_Records to use_
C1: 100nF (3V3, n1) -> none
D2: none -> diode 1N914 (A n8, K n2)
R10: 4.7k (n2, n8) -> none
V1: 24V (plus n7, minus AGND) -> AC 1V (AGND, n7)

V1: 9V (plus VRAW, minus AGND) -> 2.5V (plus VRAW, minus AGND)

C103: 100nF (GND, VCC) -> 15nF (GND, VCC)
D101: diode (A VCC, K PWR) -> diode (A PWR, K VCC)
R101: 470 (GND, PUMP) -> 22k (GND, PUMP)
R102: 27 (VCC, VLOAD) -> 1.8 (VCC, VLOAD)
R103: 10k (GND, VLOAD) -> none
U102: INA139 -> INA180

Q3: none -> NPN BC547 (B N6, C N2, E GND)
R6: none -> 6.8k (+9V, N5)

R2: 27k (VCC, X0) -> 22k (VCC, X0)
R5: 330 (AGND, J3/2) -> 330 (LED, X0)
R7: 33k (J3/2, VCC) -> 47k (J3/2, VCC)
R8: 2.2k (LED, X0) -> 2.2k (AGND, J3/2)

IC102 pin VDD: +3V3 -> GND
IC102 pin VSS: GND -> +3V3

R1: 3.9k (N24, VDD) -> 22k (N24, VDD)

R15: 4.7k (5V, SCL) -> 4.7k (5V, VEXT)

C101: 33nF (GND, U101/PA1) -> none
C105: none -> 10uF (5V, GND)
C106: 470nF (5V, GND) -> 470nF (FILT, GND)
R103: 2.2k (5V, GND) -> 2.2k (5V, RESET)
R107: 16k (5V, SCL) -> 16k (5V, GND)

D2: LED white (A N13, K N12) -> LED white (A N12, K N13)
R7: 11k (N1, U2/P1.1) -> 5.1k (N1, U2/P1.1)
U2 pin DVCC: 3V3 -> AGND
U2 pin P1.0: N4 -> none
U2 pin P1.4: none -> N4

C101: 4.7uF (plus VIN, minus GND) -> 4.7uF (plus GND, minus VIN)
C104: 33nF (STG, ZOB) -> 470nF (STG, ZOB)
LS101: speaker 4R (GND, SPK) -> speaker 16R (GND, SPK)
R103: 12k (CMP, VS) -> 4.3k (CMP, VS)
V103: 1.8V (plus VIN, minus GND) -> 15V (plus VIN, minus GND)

_Action item_
Everything above from the line containing "R5: 330 (AGND, J3/2) -> 330 (LED, X0)" down to the line containing "R107: 16k (5V, SCL) -> 16k (5V, GND)" should be copied exactly, both end lines included, and nothing else.

_Response to the task_
R5: 330 (AGND, J3/2) -> 330 (LED, X0)
R7: 33k (J3/2, VCC) -> 47k (J3/2, VCC)
R8: 2.2k (LED, X0) -> 2.2k (AGND, J3/2)

IC102 pin VDD: +3V3 -> GND
IC102 pin VSS: GND -> +3V3

R1: 3.9k (N24, VDD) -> 22k (N24, VDD)

R15: 4.7k (5V, SCL) -> 4.7k (5V, VEXT)

C101: 33nF (GND, U101/PA1) -> none
C105: none -> 10uF (5V, GND)
C106: 470nF (5V, GND) -> 470nF (FILT, GND)
R103: 2.2k (5V, GND) -> 2.2k (5V, RESET)
R107: 16k (5V, SCL) -> 16k (5V, GND)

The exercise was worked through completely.